Task to carry out:
Would you write out the records below exactly as given?

Content starts

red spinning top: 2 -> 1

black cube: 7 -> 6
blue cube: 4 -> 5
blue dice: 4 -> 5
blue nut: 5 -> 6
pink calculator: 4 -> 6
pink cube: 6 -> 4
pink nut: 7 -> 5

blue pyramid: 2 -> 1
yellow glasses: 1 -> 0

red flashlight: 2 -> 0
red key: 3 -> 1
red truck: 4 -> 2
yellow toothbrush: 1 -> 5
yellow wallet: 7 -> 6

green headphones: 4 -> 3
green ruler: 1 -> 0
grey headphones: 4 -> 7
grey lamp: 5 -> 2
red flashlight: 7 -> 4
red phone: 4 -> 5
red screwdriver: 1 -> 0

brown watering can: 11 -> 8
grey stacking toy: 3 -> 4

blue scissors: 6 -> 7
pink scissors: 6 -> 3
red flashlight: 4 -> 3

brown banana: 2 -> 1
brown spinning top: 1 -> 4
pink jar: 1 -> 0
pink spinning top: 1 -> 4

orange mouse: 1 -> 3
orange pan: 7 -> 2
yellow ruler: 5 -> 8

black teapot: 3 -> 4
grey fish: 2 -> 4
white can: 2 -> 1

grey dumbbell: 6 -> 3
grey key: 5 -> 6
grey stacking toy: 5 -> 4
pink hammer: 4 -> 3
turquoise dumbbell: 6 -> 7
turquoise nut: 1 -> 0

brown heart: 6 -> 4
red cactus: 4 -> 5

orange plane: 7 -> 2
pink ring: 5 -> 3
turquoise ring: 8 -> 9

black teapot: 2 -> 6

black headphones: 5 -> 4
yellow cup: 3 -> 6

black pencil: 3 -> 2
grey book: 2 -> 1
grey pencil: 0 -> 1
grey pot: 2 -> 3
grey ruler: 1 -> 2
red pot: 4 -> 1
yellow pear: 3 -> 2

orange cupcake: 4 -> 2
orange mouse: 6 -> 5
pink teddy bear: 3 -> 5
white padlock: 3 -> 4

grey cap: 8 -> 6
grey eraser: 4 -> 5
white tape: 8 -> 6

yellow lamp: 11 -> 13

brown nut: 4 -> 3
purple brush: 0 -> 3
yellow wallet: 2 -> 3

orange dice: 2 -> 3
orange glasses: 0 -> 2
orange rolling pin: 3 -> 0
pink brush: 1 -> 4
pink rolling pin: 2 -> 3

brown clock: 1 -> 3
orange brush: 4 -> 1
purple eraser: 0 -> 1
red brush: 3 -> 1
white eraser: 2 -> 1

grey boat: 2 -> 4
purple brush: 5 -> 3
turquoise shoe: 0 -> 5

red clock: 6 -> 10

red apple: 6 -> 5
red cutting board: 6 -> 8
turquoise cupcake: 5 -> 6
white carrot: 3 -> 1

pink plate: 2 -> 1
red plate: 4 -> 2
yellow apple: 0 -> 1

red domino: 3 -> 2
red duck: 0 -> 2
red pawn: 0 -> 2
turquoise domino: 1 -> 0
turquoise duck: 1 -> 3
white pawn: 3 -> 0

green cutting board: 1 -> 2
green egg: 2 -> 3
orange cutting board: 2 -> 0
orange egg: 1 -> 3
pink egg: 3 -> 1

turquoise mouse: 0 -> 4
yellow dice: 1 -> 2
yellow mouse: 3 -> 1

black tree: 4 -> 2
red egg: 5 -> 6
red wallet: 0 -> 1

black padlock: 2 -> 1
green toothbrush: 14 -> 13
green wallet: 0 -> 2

Content ends

Task result:
red spinning top: 2 -> 1

black cube: 7 -> 6
blue cube: 4 -> 5
blue dice: 4 -> 5
blue nut: 5 -> 6
pink calculator: 4 -> 6
pink cube: 6 -> 4
pink nut: 7 -> 5

blue pyramid: 2 -> 1
yellow glasses: 1 -> 0

red flashlight: 2 -> 0
red key: 3 -> 1
red truck: 4 -> 2
yellow toothbrush: 1 -> 5
yellow wallet: 7 -> 6

green headphones: 4 -> 3
green ruler: 1 -> 0
grey headphones: 4 -> 7
grey lamp: 5 -> 2
red flashlight: 7 -> 4
red phone: 4 -> 5
red screwdriver: 1 -> 0

brown watering can: 11 -> 8
grey stacking toy: 3 -> 4

blue scissors: 6 -> 7
pink scissors: 6 -> 3
red flashlight: 4 -> 3

brown banana: 2 -> 1
brown spinning top: 1 -> 4
pink jar: 1 -> 0
pink spinning top: 1 -> 4

orange mouse: 1 -> 3
orange pan: 7 -> 2
yellow ruler: 5 -> 8

black teapot: 3 -> 4
grey fish: 2 -> 4
white can: 2 -> 1

grey dumbbell: 6 -> 3
grey key: 5 -> 6
grey stacking toy: 5 -> 4
pink hammer: 4 -> 3
turquoise dumbbell: 6 -> 7
turquoise nut: 1 -> 0

brown heart: 6 -> 4
red cactus: 4 -> 5

orange plane: 7 -> 2
pink ring: 5 -> 3
turquoise ring: 8 -> 9

black teapot: 2 -> 6

black headphones: 5 -> 4
yellow cup: 3 -> 6

black pencil: 3 -> 2
grey book: 2 -> 1
grey pencil: 0 -> 1
grey pot: 2 -> 3
grey ruler: 1 -> 2
red pot: 4 -> 1
yellow pear: 3 -> 2

orange cupcake: 4 -> 2
orange mouse: 6 -> 5
pink teddy bear: 3 -> 5
white padlock: 3 -> 4

grey cap: 8 -> 6
grey eraser: 4 -> 5
white tape: 8 -> 6

yellow lamp: 11 -> 13

brown nut: 4 -> 3
purple brush: 0 -> 3
yellow wallet: 2 -> 3

orange dice: 2 -> 3
orange glasses: 0 -> 2
orange rolling pin: 3 -> 0
pink brush: 1 -> 4
pink rolling pin: 2 -> 3

brown clock: 1 -> 3
orange brush: 4 -> 1
purple eraser: 0 -> 1
red brush: 3 -> 1
white eraser: 2 -> 1

grey boat: 2 -> 4
purple brush: 5 -> 3
turquoise shoe: 0 -> 5

red clock: 6 -> 10

red apple: 6 -> 5
red cutting board: 6 -> 8
turquoise cupcake: 5 -> 6
white carrot: 3 -> 1

pink plate: 2 -> 1
red plate: 4 -> 2
yellow apple: 0 -> 1

red domino: 3 -> 2
red duck: 0 -> 2
red pawn: 0 -> 2
turquoise domino: 1 -> 0
turquoise duck: 1 -> 3
white pawn: 3 -> 0

green cutting board: 1 -> 2
green egg: 2 -> 3
orange cutting board: 2 -> 0
orange egg: 1 -> 3
pink egg: 3 -> 1

turquoise mouse: 0 -> 4
yellow dice: 1 -> 2
yellow mouse: 3 -> 1

black tree: 4 -> 2
red egg: 5 -> 6
red wallet: 0 -> 1

black padlock: 2 -> 1
green toothbrush: 14 -> 13
green wallet: 0 -> 2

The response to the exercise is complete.